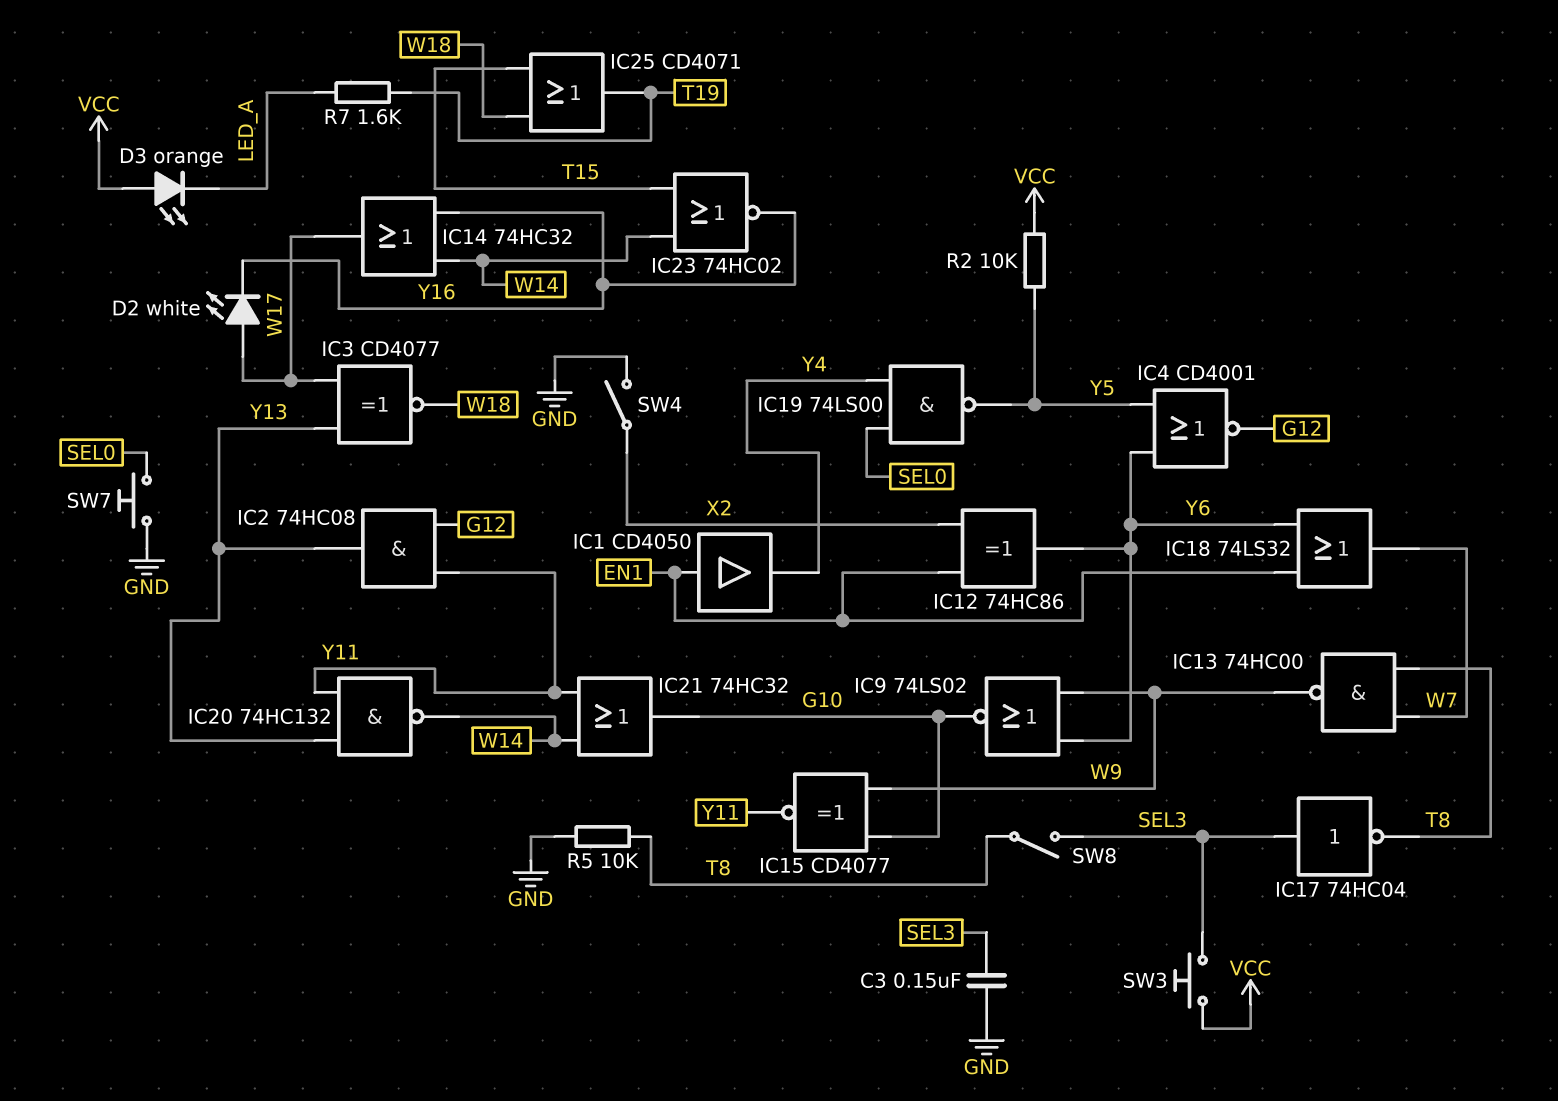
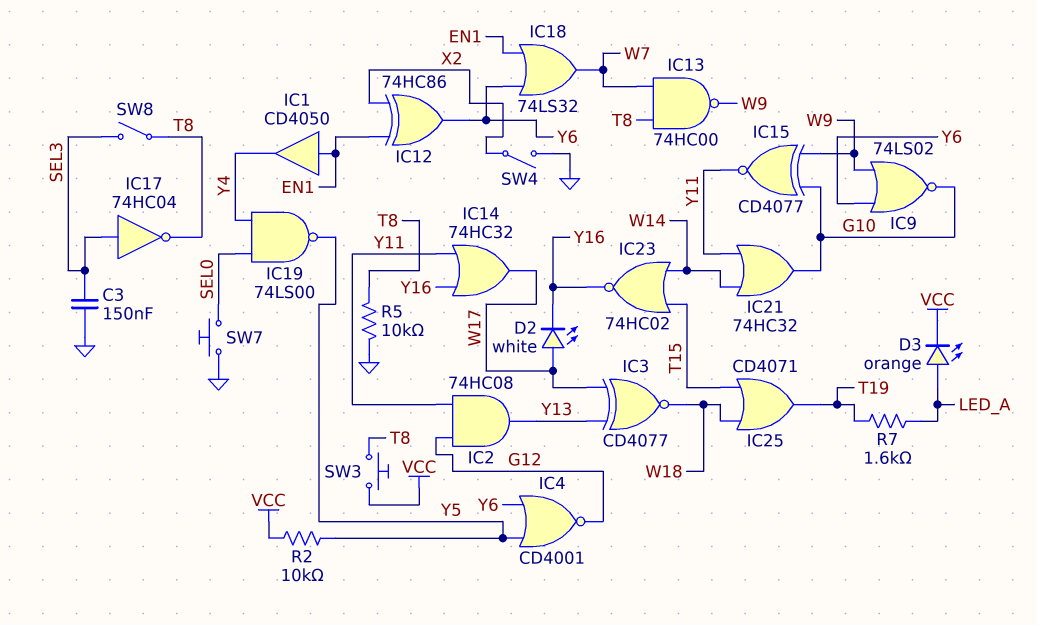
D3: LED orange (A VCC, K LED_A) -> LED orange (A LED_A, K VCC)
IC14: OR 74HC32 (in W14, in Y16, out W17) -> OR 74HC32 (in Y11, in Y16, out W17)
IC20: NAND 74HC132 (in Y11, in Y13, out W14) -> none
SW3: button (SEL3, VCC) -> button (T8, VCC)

--*--

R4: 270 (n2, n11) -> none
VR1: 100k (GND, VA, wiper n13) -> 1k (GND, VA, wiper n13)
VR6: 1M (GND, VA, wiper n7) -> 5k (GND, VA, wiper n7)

--*--

§ What you need to do
Extract from the listing above the lines between the line containing "IC14: OR 74HC32" and the line containing "SW3: button (SEL3, VCC) -> button (T8, VCC)", keeping both of those lines. Output nothing else.

§ Written solution
IC14: OR 74HC32 (in W14, in Y16, out W17) -> OR 74HC32 (in Y11, in Y16, out W17)
IC20: NAND 74HC132 (in Y11, in Y13, out W14) -> none
SW3: button (SEL3, VCC) -> button (T8, VCC)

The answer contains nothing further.